[Synthetic shape transformation data]
━━━
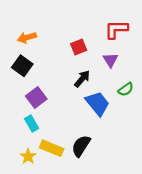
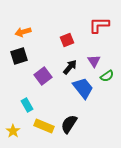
purple triangle: (110, 60) -> (94, 61), moved
black square: (22, 66) -> (19, 56), turned 36
purple square: (36, 98) -> (43, 76), moved
yellow star: (28, 156) -> (13, 131), moved

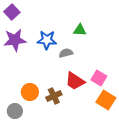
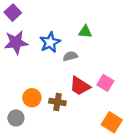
blue star: (47, 40) -> (50, 42), turned -30
brown cross: (54, 96) -> (57, 102), turned 35
orange square: (106, 100) -> (112, 122), moved

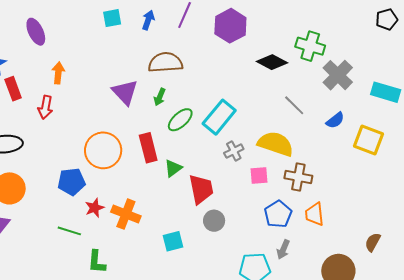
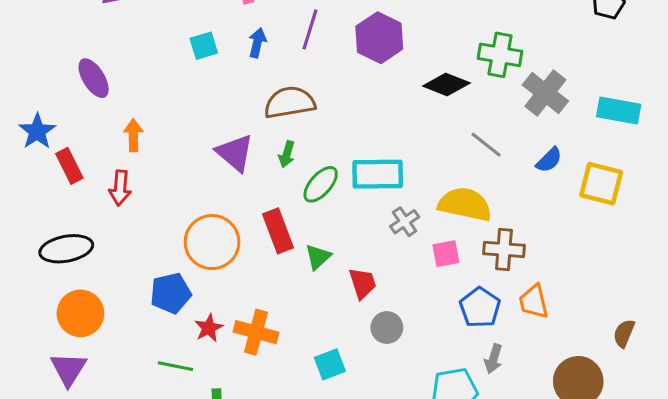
cyan rectangle: (219, 117) -> (378, 174), turned 56
red trapezoid: (201, 189) -> (363, 283), size x0.7

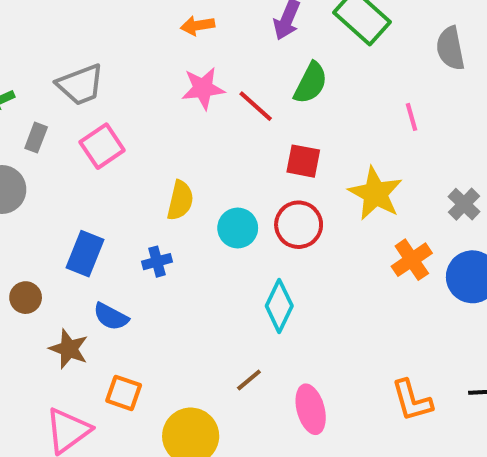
━━━
Going through the lines above one by one, tally those with the word "purple" and give only the total.

2